Dataset entries:

_ _ _ _ _

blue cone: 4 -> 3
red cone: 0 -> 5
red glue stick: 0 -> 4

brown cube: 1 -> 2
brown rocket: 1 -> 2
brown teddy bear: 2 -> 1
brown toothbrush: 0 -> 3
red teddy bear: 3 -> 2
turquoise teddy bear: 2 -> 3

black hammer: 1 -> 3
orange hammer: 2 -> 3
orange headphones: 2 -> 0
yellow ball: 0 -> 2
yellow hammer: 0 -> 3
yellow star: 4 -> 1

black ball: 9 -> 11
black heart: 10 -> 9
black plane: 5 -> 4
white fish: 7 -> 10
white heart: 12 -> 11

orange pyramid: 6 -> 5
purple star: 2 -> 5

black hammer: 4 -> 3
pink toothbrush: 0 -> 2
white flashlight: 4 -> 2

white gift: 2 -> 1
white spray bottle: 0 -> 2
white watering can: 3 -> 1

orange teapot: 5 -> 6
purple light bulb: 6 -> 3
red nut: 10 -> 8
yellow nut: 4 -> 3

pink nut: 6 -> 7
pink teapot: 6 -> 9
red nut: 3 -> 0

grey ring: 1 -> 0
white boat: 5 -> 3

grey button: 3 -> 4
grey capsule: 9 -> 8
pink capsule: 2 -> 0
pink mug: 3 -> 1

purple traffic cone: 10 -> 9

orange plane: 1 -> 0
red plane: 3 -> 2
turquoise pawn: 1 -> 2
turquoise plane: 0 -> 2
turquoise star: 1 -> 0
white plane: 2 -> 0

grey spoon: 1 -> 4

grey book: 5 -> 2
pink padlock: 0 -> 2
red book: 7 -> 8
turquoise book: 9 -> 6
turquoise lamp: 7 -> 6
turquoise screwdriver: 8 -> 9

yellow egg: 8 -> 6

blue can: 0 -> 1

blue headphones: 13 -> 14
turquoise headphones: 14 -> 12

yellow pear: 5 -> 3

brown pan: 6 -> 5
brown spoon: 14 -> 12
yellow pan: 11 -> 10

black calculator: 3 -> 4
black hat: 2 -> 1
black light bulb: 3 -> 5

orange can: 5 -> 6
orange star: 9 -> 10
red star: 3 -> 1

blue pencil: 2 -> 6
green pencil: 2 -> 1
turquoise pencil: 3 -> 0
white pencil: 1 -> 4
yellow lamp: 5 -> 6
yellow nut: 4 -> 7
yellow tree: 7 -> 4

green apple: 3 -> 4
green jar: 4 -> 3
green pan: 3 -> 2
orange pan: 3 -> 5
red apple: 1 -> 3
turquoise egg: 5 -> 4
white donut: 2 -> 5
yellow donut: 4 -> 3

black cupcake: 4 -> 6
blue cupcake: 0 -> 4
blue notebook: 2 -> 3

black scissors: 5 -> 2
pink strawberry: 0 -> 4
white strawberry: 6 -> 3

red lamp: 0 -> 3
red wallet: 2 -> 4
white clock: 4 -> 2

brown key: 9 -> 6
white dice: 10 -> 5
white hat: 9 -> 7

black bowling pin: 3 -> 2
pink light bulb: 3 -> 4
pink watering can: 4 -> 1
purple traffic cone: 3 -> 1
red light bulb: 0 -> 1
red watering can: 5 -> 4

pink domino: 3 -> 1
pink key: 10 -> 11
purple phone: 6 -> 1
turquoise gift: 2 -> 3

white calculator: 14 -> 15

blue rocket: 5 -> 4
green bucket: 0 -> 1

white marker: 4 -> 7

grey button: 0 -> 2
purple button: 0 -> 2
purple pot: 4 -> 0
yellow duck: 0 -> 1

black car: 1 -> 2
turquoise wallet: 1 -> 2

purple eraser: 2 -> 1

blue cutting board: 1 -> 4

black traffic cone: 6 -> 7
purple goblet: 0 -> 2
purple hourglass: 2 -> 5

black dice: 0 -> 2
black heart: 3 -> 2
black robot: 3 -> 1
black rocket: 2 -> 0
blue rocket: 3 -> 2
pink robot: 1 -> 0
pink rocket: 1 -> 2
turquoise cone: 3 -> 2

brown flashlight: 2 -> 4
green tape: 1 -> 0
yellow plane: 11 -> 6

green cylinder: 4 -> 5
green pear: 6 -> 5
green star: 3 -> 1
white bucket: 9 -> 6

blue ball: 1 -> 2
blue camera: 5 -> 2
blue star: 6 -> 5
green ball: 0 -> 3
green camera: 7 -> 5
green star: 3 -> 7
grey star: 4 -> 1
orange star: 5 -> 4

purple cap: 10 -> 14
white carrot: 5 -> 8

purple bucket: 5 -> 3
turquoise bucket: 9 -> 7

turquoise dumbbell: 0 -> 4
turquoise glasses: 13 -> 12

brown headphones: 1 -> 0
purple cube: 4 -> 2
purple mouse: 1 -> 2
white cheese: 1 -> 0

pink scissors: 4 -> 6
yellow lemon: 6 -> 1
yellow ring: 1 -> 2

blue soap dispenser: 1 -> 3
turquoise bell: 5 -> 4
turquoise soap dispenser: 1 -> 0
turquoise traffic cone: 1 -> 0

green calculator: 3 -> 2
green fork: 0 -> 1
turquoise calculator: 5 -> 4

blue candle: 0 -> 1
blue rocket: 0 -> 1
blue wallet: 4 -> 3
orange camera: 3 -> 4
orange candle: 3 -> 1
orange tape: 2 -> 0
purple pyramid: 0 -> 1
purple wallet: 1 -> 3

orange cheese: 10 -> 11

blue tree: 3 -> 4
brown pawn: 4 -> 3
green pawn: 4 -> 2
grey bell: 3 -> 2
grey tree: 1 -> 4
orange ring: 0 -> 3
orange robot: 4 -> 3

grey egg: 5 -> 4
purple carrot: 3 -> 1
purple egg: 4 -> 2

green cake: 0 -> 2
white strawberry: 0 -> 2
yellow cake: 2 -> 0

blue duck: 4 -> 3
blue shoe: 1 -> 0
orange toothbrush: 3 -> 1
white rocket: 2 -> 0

_ _ _ _ _

**Work item**
Every line that contains the string "traffic" should be copied from the records.

**Exercise answer**
purple traffic cone: 10 -> 9
purple traffic cone: 3 -> 1
black traffic cone: 6 -> 7
turquoise traffic cone: 1 -> 0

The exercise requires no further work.